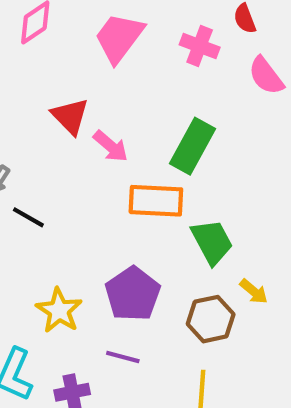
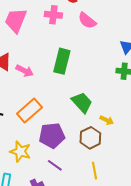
orange rectangle: (156, 201) -> (29, 110), moved, turned -30
purple pentagon: (133, 294) -> (52, 135), turned -30
purple line: (123, 357) -> (55, 165), turned 35

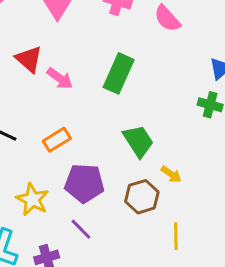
orange rectangle: (29, 110) -> (57, 140), size x0.7
yellow line: (95, 171) -> (176, 236), moved

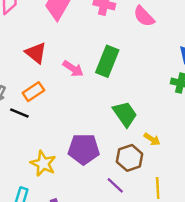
pink arrow: (60, 78) -> (73, 69), moved
orange rectangle: (57, 140) -> (33, 92), moved
purple line: (81, 229) -> (115, 185), moved

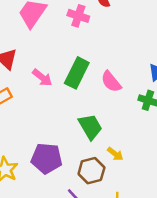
pink semicircle: (144, 16) -> (111, 82), moved

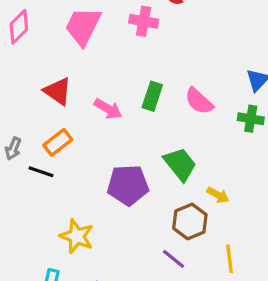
green rectangle: (77, 73) -> (152, 96), size x0.7
purple pentagon: (47, 158) -> (128, 185), moved

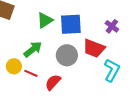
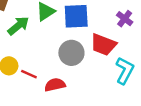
green arrow: (33, 49) -> (18, 26), moved
red semicircle: (53, 82) -> (55, 85), turned 36

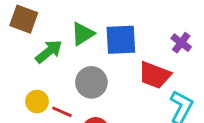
gray circle: (71, 53) -> (91, 82), moved

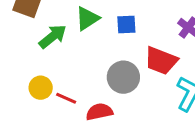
blue square: (121, 40) -> (126, 24), size x0.6
gray circle: (91, 82) -> (123, 77), moved

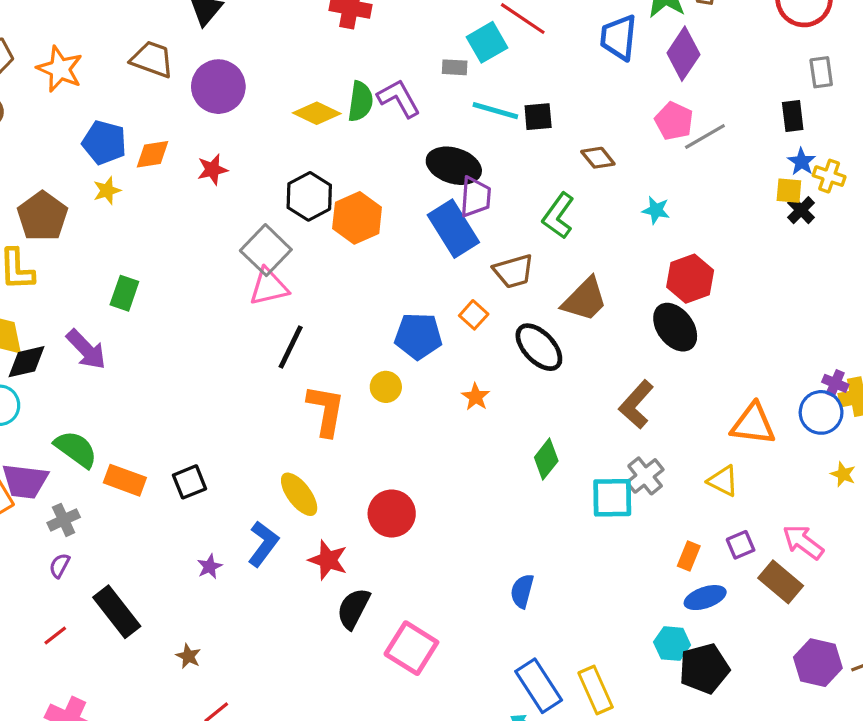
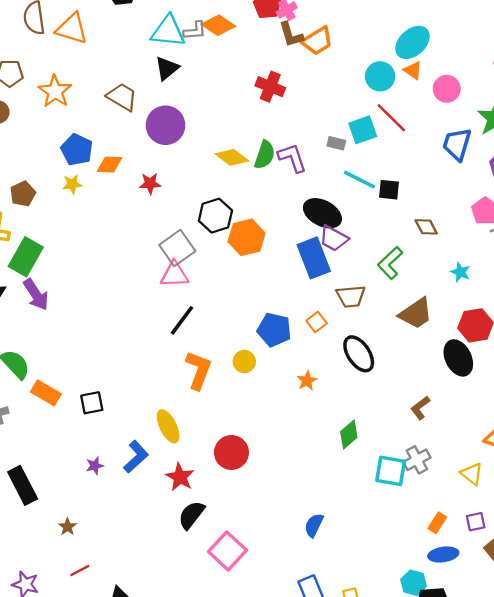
purple trapezoid: (475, 197) -> (334, 238), turned 104
brown pentagon: (42, 216) -> (23, 194), size x0.7
green rectangle: (124, 293) -> (26, 257), moved, size x1.5
brown trapezoid: (585, 300) -> (416, 313), moved
brown L-shape: (636, 404) -> (420, 408), size x0.7

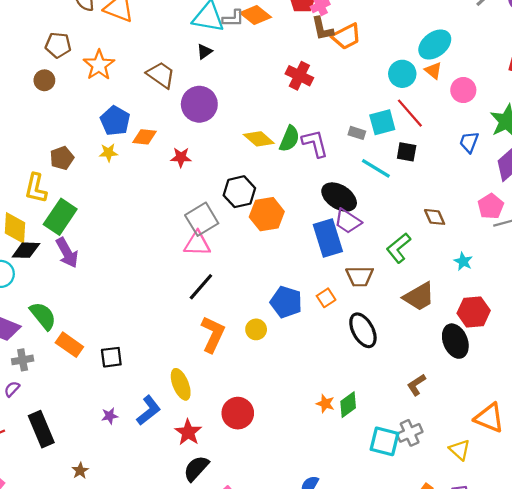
black triangle: (167, 68) -> (205, 51), size x0.7
blue trapezoid: (457, 144) -> (469, 142), size x0.7
black square: (389, 190) -> (407, 152), moved
orange star: (307, 381) -> (325, 404), moved, turned -30

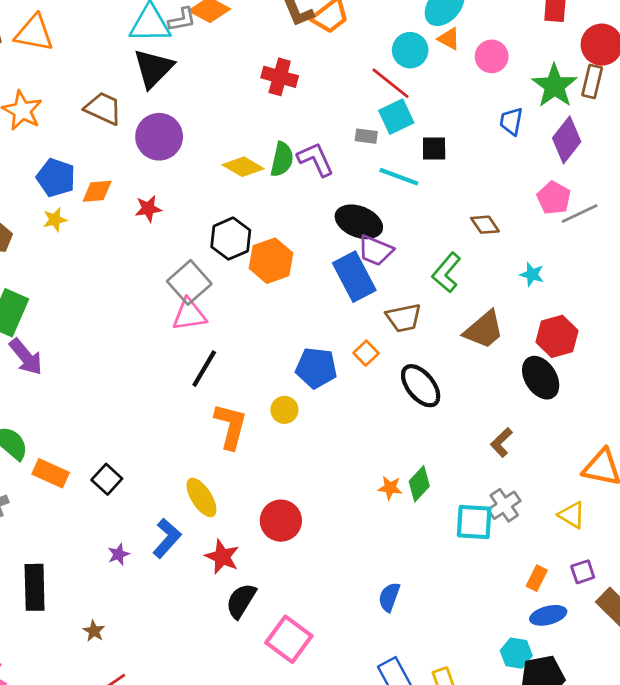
black triangle: (205, 51) -> (153, 68), size x2.0
red line: (410, 113) -> (391, 83), moved
black square: (111, 357) -> (107, 479), turned -30
black rectangle: (41, 429) -> (35, 587), turned 32

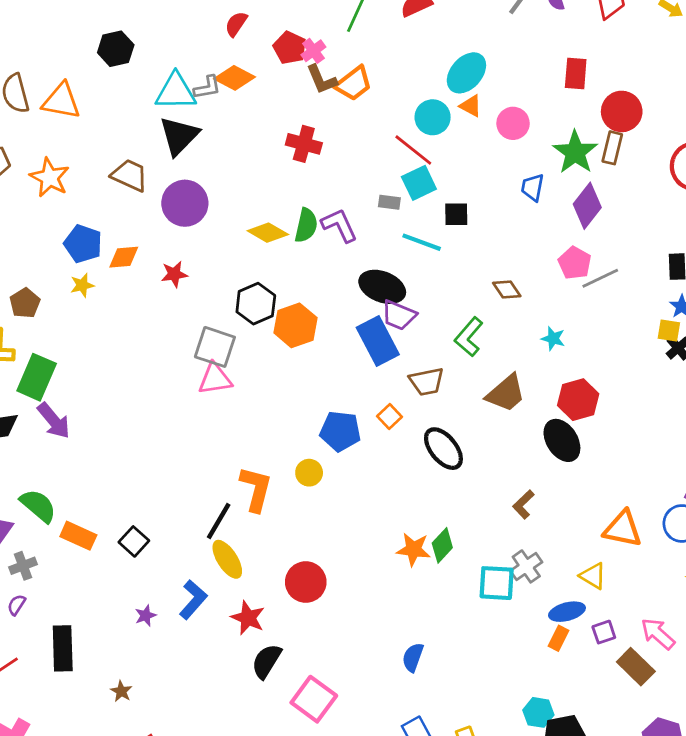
gray square: (189, 282) -> (215, 347), turned -30
black line: (204, 369) -> (219, 521), moved
orange star: (390, 488) -> (413, 549), size x1.4
blue ellipse: (548, 615) -> (567, 612), moved

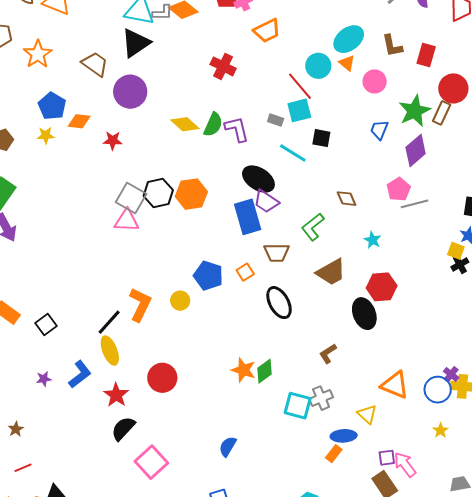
brown L-shape: (322, 79) -> (392, 46), moved
black hexagon: (256, 304) -> (158, 193), moved
purple square: (604, 632) -> (387, 458), moved

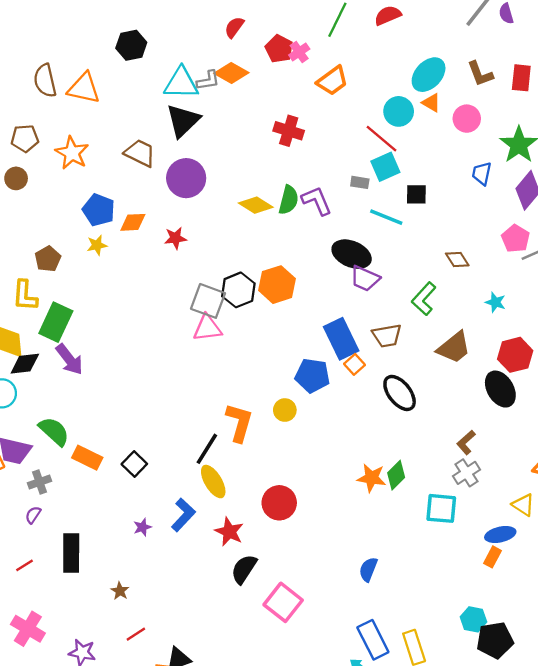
blue rectangle: (248, 217) -> (341, 339), moved
gray cross: (321, 398) -> (466, 473), moved

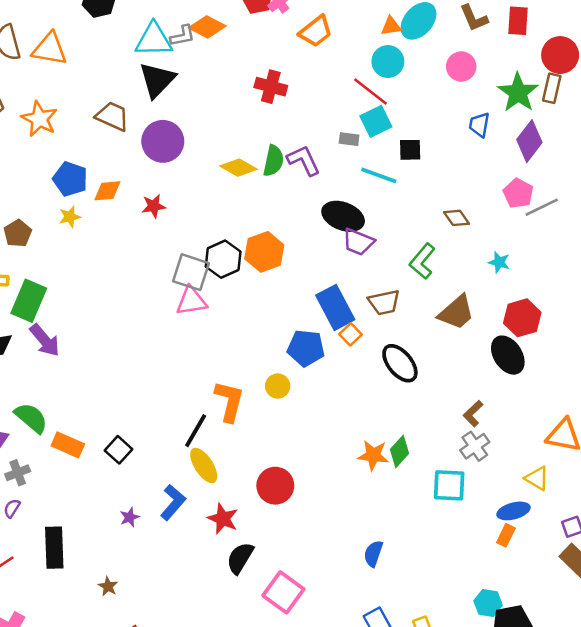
orange triangle: (431, 103) -> (391, 26), moved, turned -36

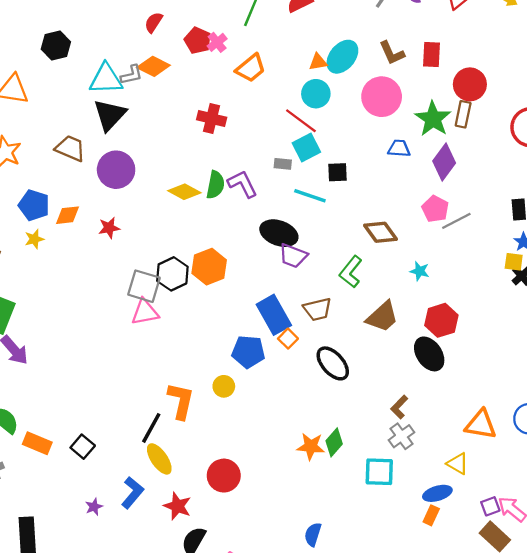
pink circle: (461, 67) -> (382, 97), size x1.5
blue trapezoid: (479, 125) -> (399, 148), turned 85
brown diamond: (457, 218) -> (380, 232), size x1.4

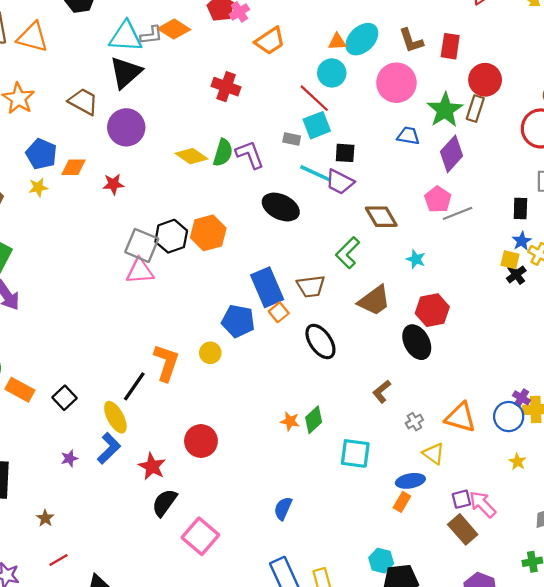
purple trapezoid: (293, 256) -> (340, 182), moved
gray cross: (401, 436) -> (414, 422), moved, size x0.7
orange star: (311, 446) -> (290, 421), size x0.7
yellow ellipse: (159, 459) -> (115, 417), moved

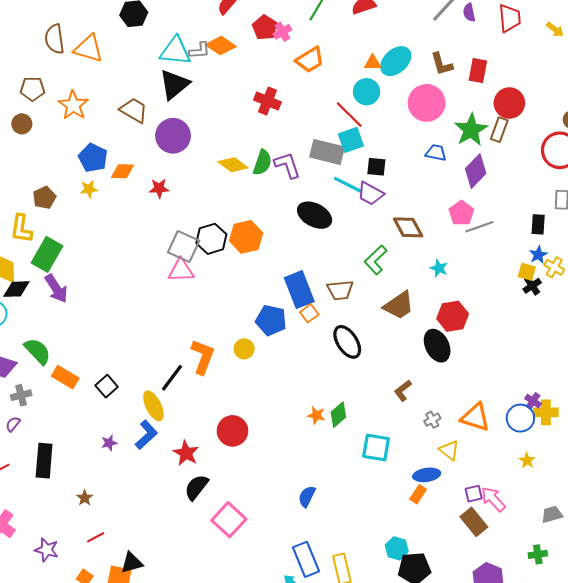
gray rectangle: (292, 139) -> (327, 152), size x2.0

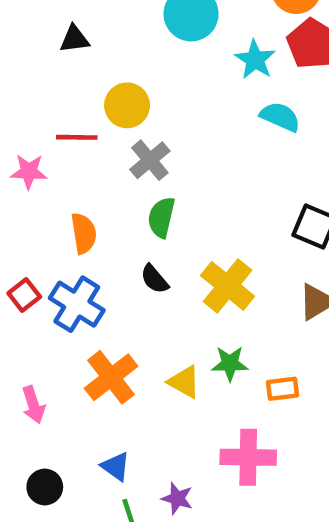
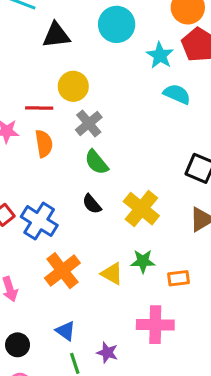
black triangle: (74, 39) -> (56, 35), moved, size x1.4
green semicircle: (161, 217) -> (96, 162), turned -52
orange semicircle: (84, 233) -> (44, 144), moved

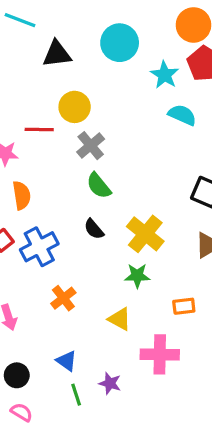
orange semicircle: (44, 144) -> (22, 195), moved
blue cross: (39, 221) -> (39, 247), turned 30
green star: (143, 261) -> (137, 276), moved
orange cross: (62, 271) -> (63, 298), size x0.7
yellow triangle: (112, 274) -> (120, 319), moved

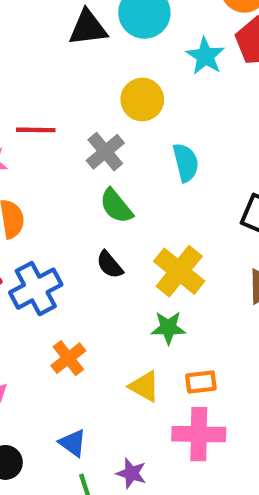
black triangle: (57, 54) -> (88, 28), moved
yellow circle: (75, 107) -> (142, 100), moved
cyan semicircle: (182, 115) -> (186, 163), moved, turned 52
orange rectangle: (184, 306) -> (201, 382), moved

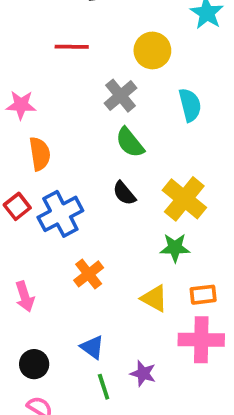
red line: (36, 130) -> (72, 47), moved

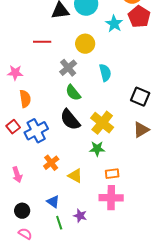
black semicircle: (124, 193) -> (70, 120), size x1.6
yellow triangle: (154, 298) -> (75, 176), moved

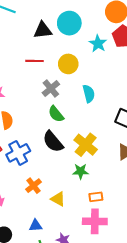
red line: (42, 42) -> (35, 61), moved
blue triangle: (53, 202) -> (36, 225), turned -40

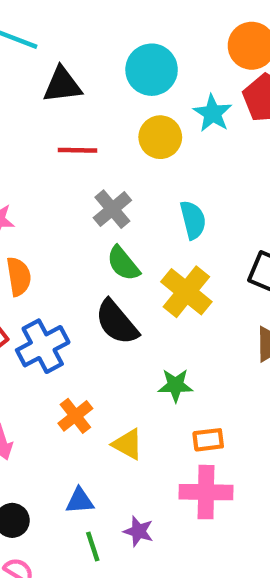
black triangle: (43, 30) -> (62, 85), moved
yellow circle: (68, 64) -> (160, 137), moved
yellow cross: (86, 145) -> (186, 292), moved

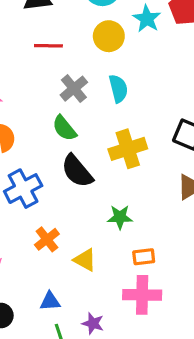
cyan semicircle: (193, 220) -> (118, 89), moved
green semicircle: (123, 263) -> (64, 128), moved
yellow cross: (186, 292) -> (128, 149), turned 33

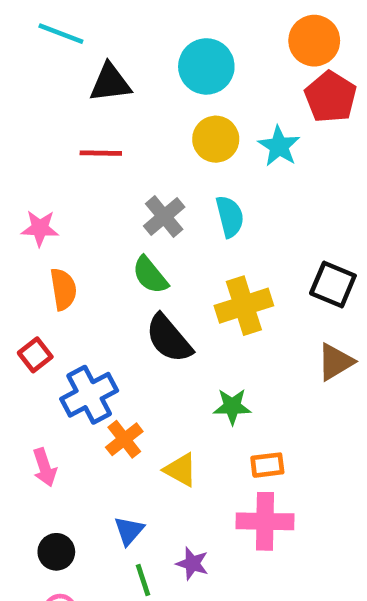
cyan star: (147, 19) -> (279, 146), moved
red line: (48, 46) -> (101, 153), moved
blue cross: (23, 189) -> (89, 395), moved
blue triangle: (50, 301) -> (129, 531), turned -45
════════════════
Go to the line above holding "red semicircle: (53, 82)", then copy exactly each line down to and including the one holding "brown pentagon: (42, 216)", leaving pictures out.

red semicircle: (53, 82) -> (55, 85), turned 36

gray circle: (71, 53) -> (91, 82), moved

blue square: (121, 40) -> (126, 24), size x0.6
gray circle: (91, 82) -> (123, 77), moved

purple trapezoid: (475, 197) -> (334, 238), turned 104
brown pentagon: (42, 216) -> (23, 194), size x0.7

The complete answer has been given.